Assignment: An exact copy of every entry is needed, without the pictures.

The data:

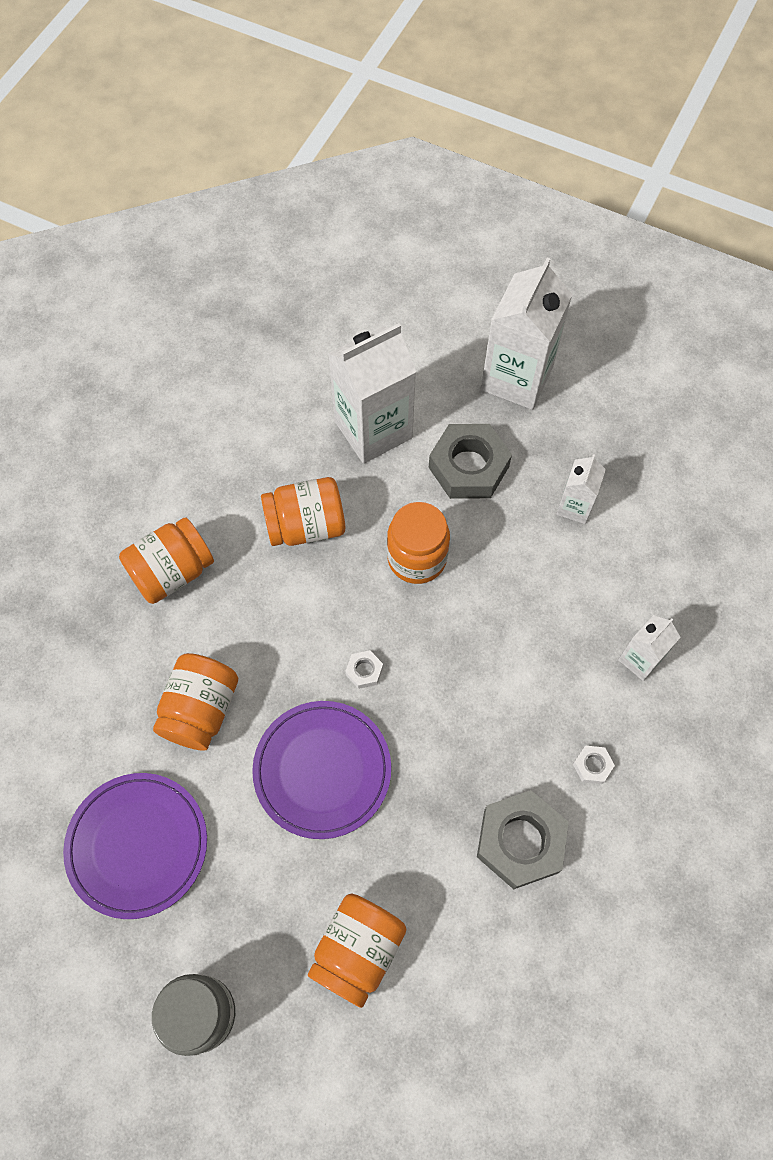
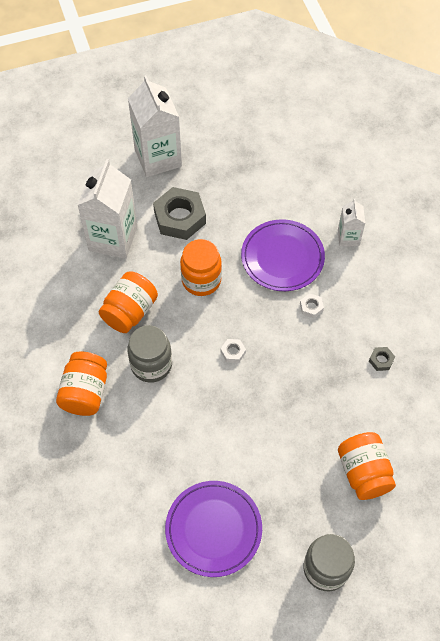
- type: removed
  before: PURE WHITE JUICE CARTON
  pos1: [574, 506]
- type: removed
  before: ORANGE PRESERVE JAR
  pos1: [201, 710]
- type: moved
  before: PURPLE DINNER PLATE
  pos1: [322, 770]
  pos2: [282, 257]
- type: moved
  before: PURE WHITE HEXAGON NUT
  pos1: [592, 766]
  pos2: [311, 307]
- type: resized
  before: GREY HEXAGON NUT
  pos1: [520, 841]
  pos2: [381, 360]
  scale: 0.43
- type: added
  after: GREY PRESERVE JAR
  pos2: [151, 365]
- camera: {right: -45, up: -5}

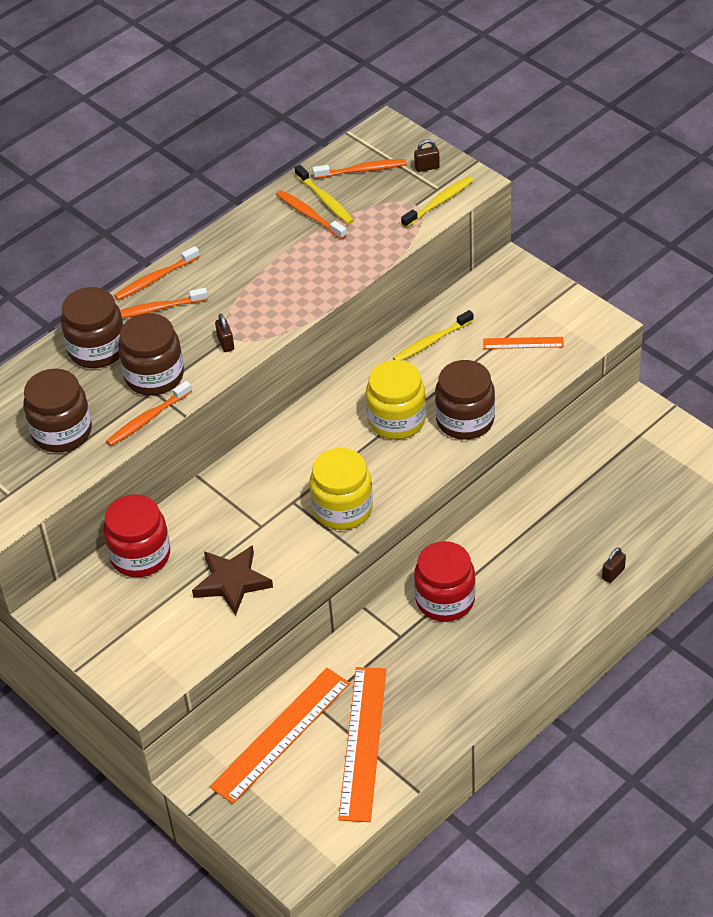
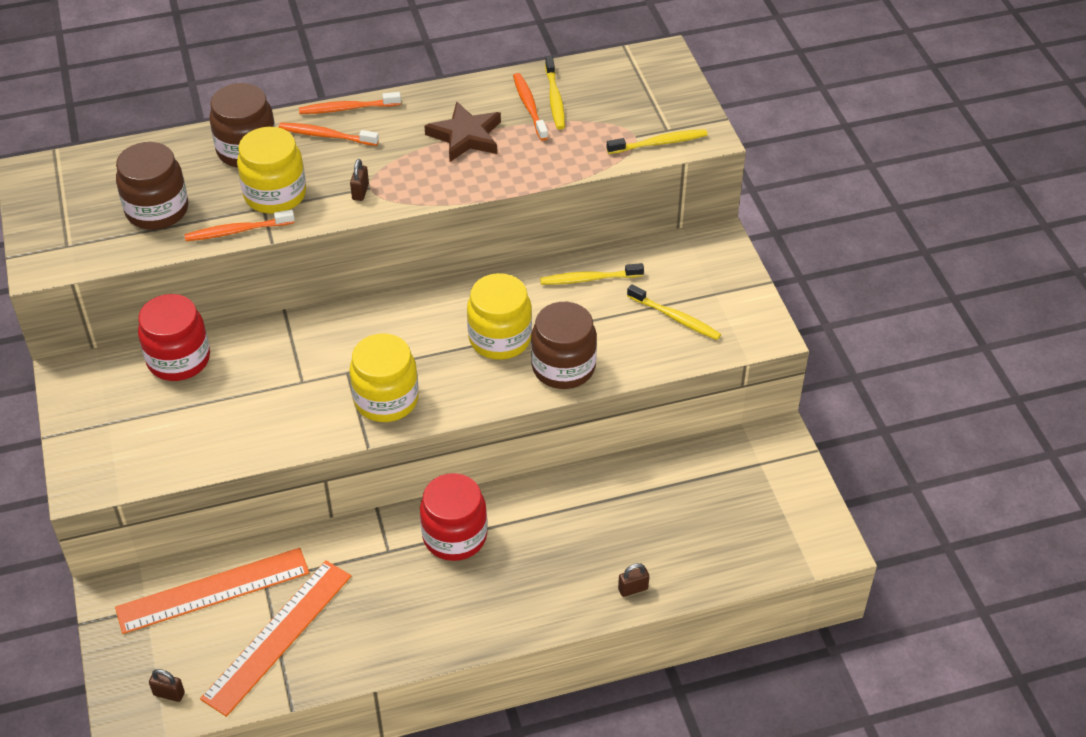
- type: moved
  before: DARK BROWN PADLOCK
  pos1: [427, 167]
  pos2: [169, 694]
- type: removed
  before: ORANGE TOOTH BRUSH
  pos1: [362, 170]
- type: recoloured
  before: DARK BROWN PRESERVE JAR
  after: BRIGHT YELLOW PRESERVE JAR
  pos1: [154, 376]
  pos2: [275, 195]
- type: replaced
  before: ORANGE STRAIGHTEDGE
  after: BRIGHT YELLOW TOOTH BRUSH
  pos1: [523, 343]
  pos2: [675, 318]
- type: moved
  before: DARK BROWN STAR SHAPE
  pos1: [232, 582]
  pos2: [466, 136]
- camera: {right: 25, up: 0}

Task answer:
- type: removed
  before: PURE WHITE JUICE CARTON
  pos1: [574, 506]
- type: removed
  before: ORANGE PRESERVE JAR
  pos1: [201, 710]
- type: moved
  before: PURPLE DINNER PLATE
  pos1: [322, 770]
  pos2: [282, 257]
- type: moved
  before: PURE WHITE HEXAGON NUT
  pos1: [592, 766]
  pos2: [311, 307]
- type: resized
  before: GREY HEXAGON NUT
  pos1: [520, 841]
  pos2: [381, 360]
  scale: 0.43
- type: added
  after: GREY PRESERVE JAR
  pos2: [151, 365]
- camera: {right: -45, up: -5}

- type: moved
  before: DARK BROWN PADLOCK
  pos1: [427, 167]
  pos2: [169, 694]
- type: removed
  before: ORANGE TOOTH BRUSH
  pos1: [362, 170]
- type: recoloured
  before: DARK BROWN PRESERVE JAR
  after: BRIGHT YELLOW PRESERVE JAR
  pos1: [154, 376]
  pos2: [275, 195]
- type: replaced
  before: ORANGE STRAIGHTEDGE
  after: BRIGHT YELLOW TOOTH BRUSH
  pos1: [523, 343]
  pos2: [675, 318]
- type: moved
  before: DARK BROWN STAR SHAPE
  pos1: [232, 582]
  pos2: [466, 136]
- camera: {right: 25, up: 0}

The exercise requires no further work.